### WHAT IS BEING ASKED
Leave out the pictures, then output the lines of the records below from the first through the one containing "Silent Stock: [287,140,435,244]".

### EXTRACTED RECORDS
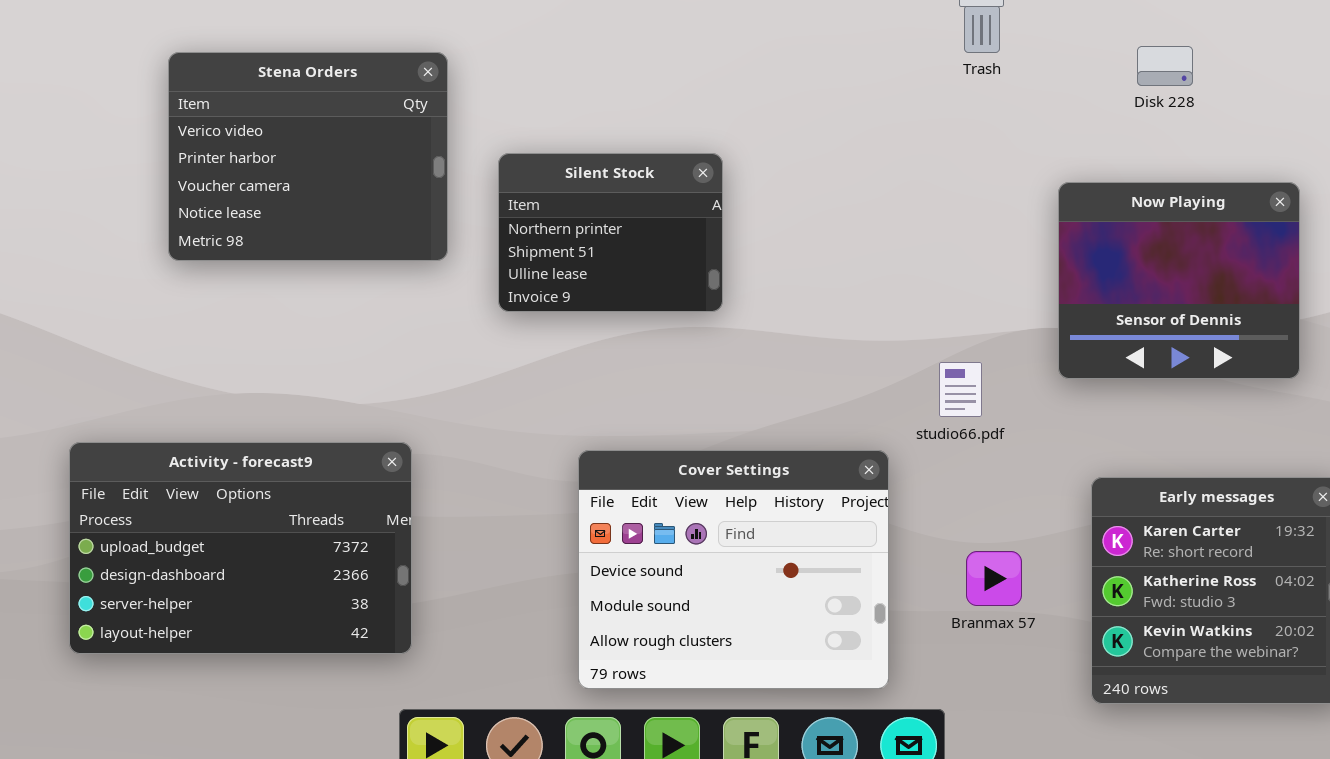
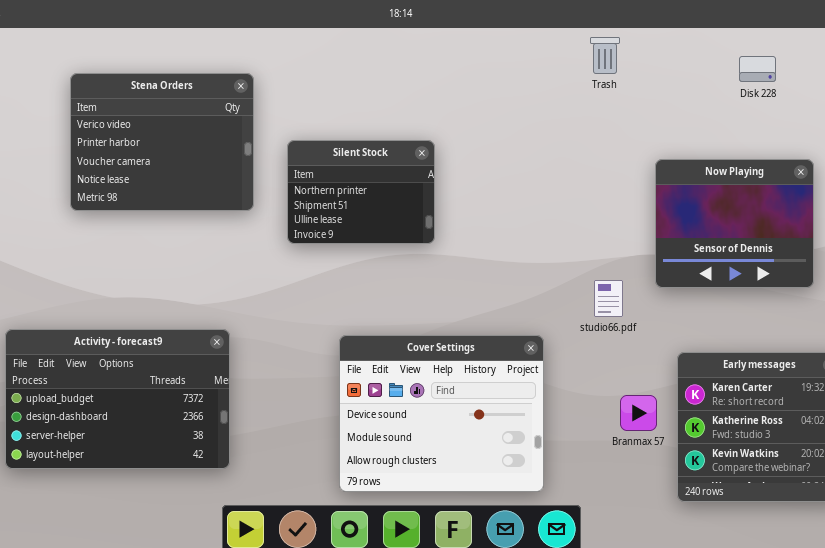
Disk 228: [1137,46,1193,86] -> [739,56,776,82], moved
studio66.pdf: [939,362,982,417] -> [594,280,623,317], moved
Branmax 57: [966,551,1022,606] -> [620,395,657,431], moved

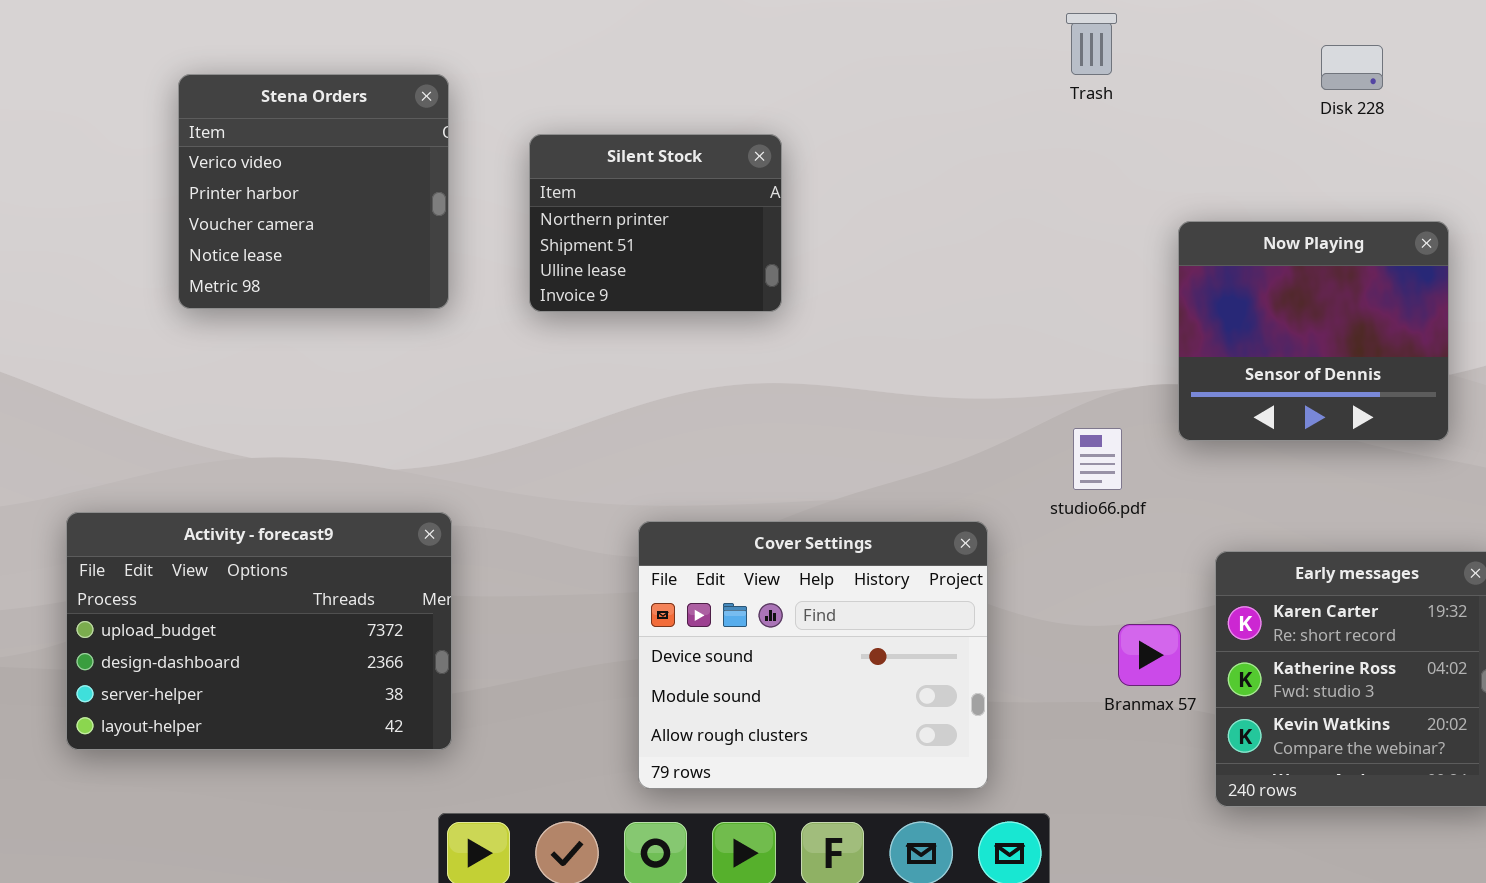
Stena Orders: [70,73,254,211] -> [178,74,449,309], resized
Silent Stock: [287,140,435,244] -> [529,134,782,312], moved

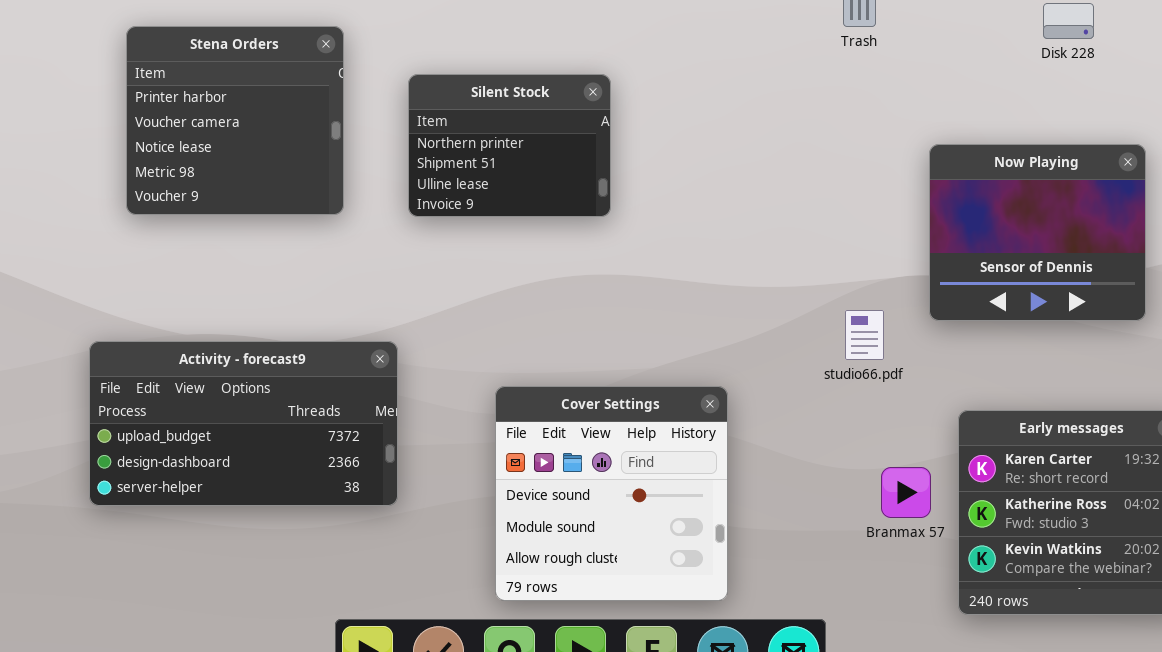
Stena Orders: [178,74,449,309] -> [126,26,344,215], scrolled down 1 row
Activity - forecast9: [66,512,452,750] -> [89,341,398,506], moved, resized
Cover Settings: [638,521,988,789] -> [495,386,728,601], resized

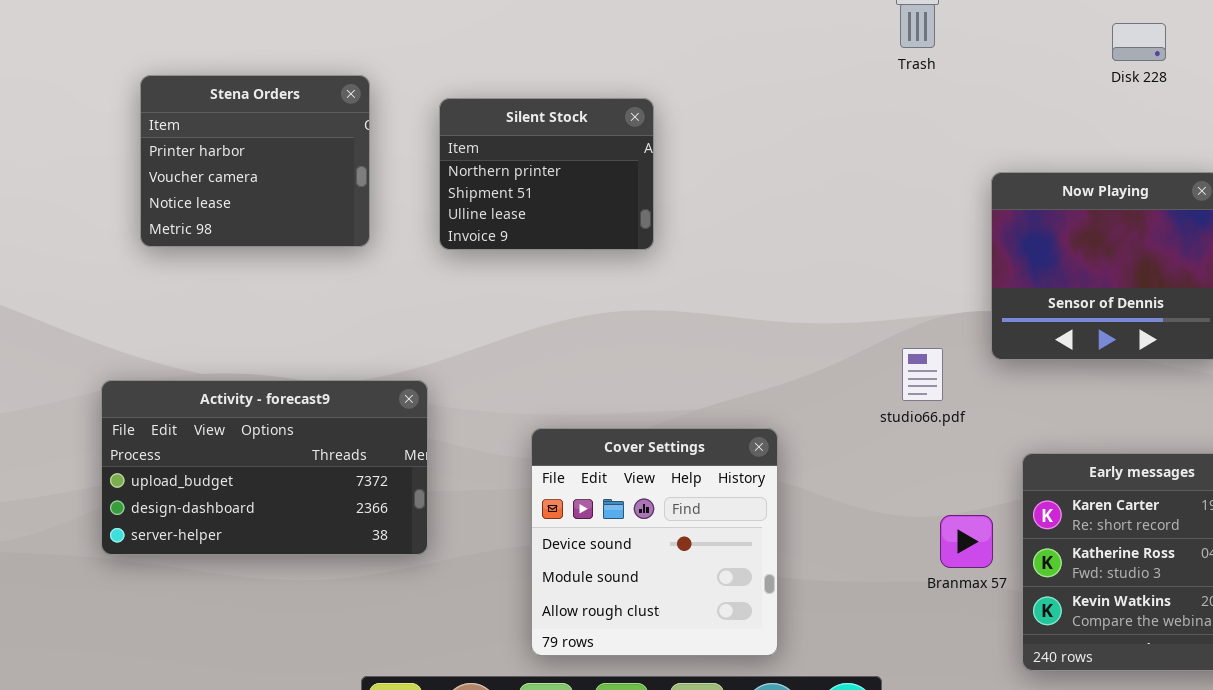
Stena Orders: [126,26,344,215] -> [140,75,370,247], resized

### RESULT OF THIS EXERCISE
Disk 228: [1137,46,1193,86] -> [739,56,776,82], moved
studio66.pdf: [939,362,982,417] -> [594,280,623,317], moved
Branmax 57: [966,551,1022,606] -> [620,395,657,431], moved

Stena Orders: [70,73,254,211] -> [178,74,449,309], resized
Silent Stock: [287,140,435,244] -> [529,134,782,312], moved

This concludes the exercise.